* Work task *
Your answer should be the line that contains "building: [225,107,258,167] -> none" and each line after it, restated word for word through the final line of the entries.

[Recorded data]
^^^^^^^^

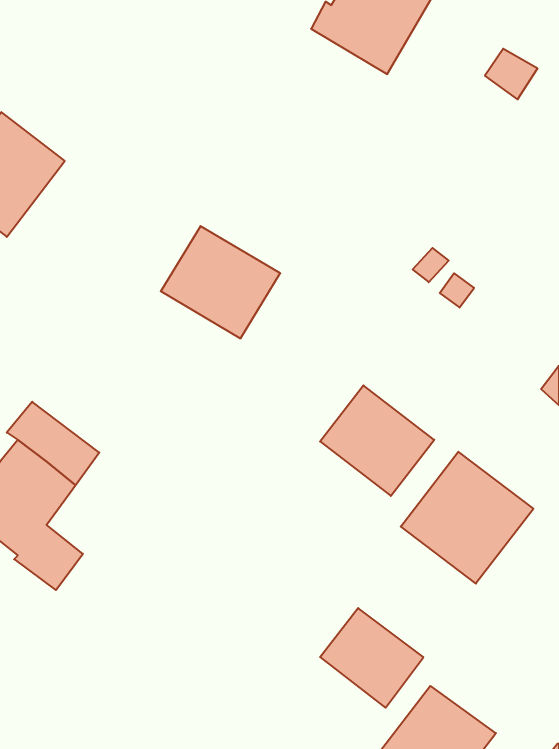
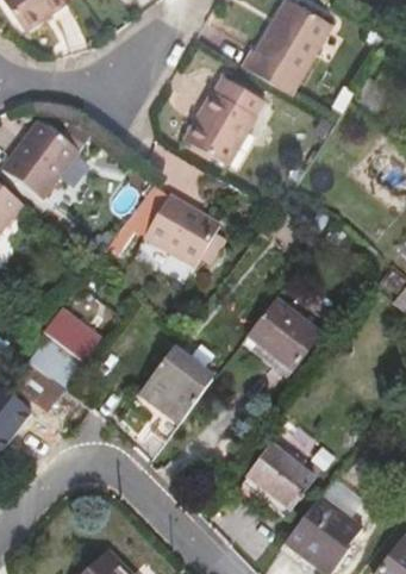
building: none -> [183,71,267,163]
building: [401,452,533,584] -> none
building: none -> [139,347,216,424]

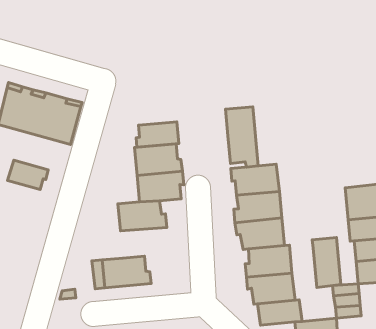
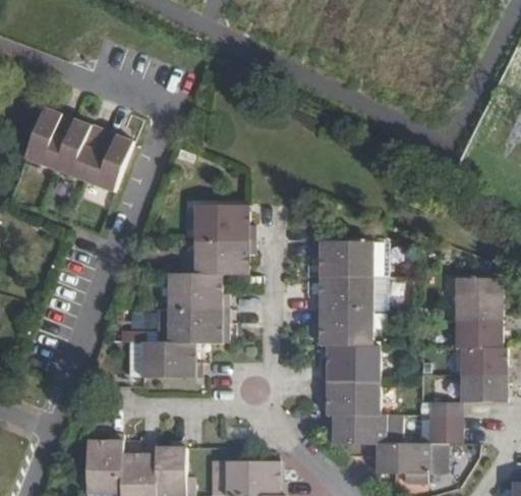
building: [225,107,258,167] -> none
building: [136,122,179,147] -> none
building: [8,160,48,190] -> none
building: none -> [167,308,226,343]
building: [312,238,341,288] -> none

^^^^^^^^

* Problem solution *
building: [225,107,258,167] -> none
building: [136,122,179,147] -> none
building: [8,160,48,190] -> none
building: none -> [167,308,226,343]
building: [312,238,341,288] -> none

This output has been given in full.